_What you will do:_ Write out, word for word, every line in the data below from the one containing "M101: motor 6V" to the one containing "V101: 3.3V (plus", both of them included.

(Beginning of Source material)

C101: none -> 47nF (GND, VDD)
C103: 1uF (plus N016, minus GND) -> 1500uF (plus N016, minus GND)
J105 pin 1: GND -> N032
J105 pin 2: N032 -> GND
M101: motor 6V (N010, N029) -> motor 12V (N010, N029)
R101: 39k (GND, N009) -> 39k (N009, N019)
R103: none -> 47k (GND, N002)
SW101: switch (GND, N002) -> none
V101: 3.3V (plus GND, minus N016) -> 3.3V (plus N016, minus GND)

(End of Source material)
(Beginning of Source material)

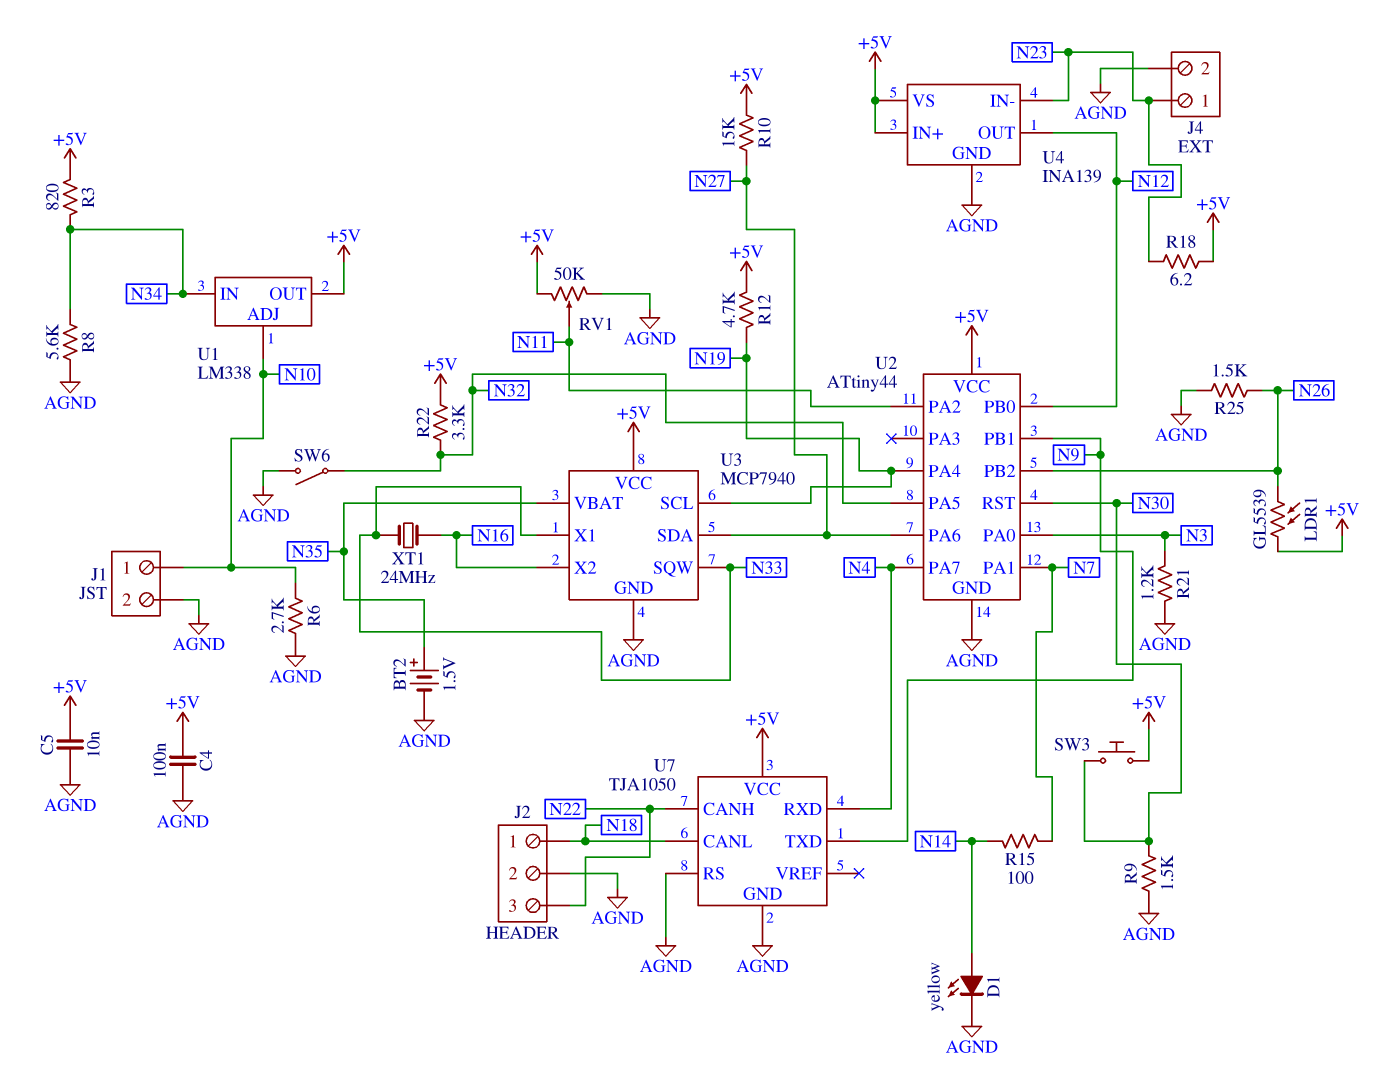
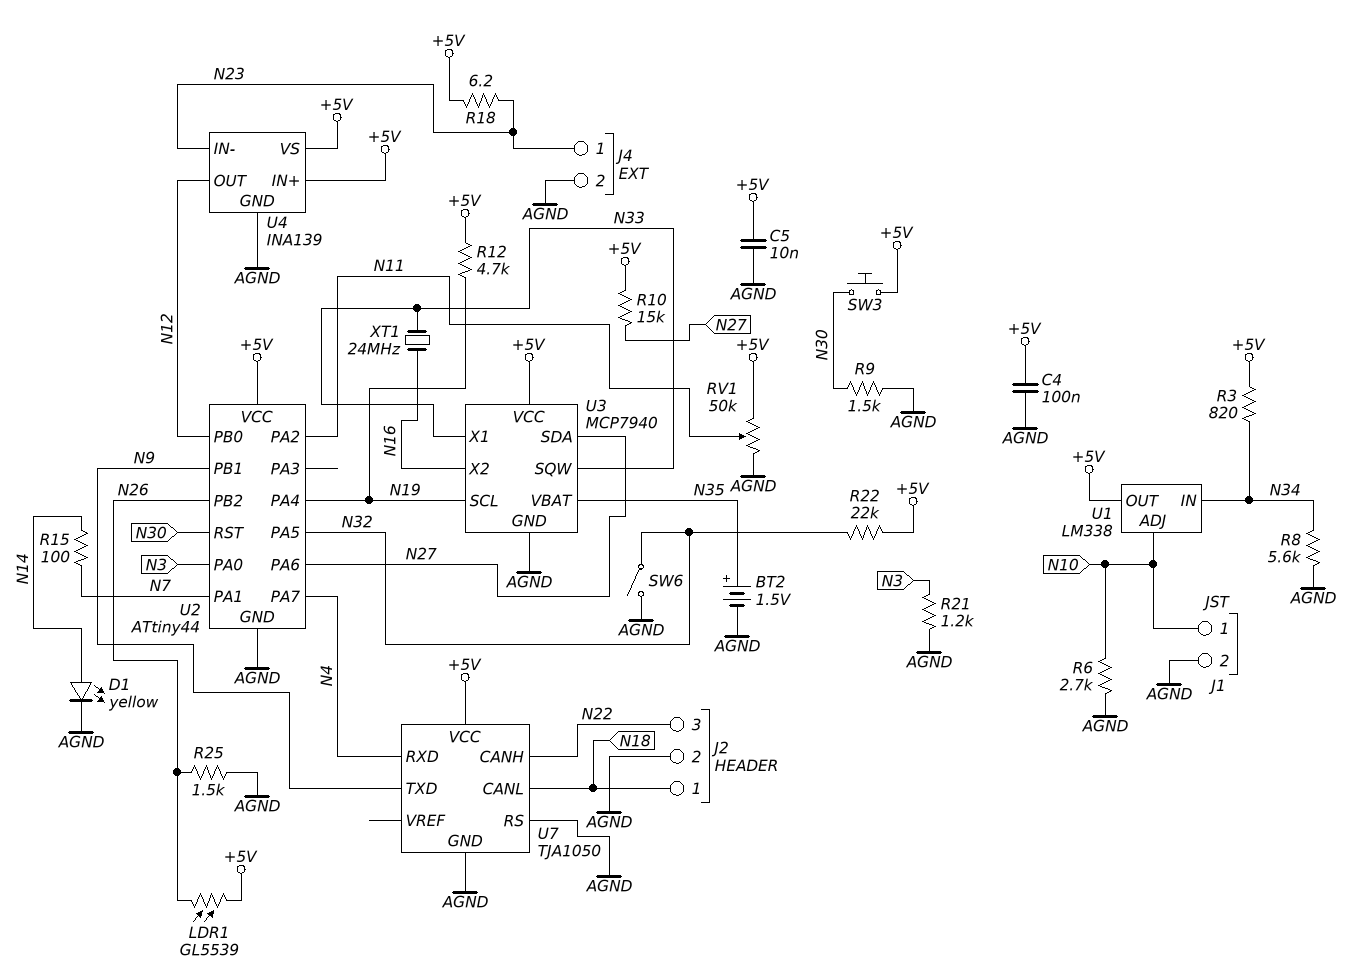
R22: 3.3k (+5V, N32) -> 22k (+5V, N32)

(End of Source material)
(Beginning of Source material)

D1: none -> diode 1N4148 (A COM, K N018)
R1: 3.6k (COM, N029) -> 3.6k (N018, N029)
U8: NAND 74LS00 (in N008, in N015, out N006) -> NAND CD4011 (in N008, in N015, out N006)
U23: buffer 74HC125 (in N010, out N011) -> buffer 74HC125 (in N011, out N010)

(End of Source material)

_Task output:_
M101: motor 6V (N010, N029) -> motor 12V (N010, N029)
R101: 39k (GND, N009) -> 39k (N009, N019)
R103: none -> 47k (GND, N002)
SW101: switch (GND, N002) -> none
V101: 3.3V (plus GND, minus N016) -> 3.3V (plus N016, minus GND)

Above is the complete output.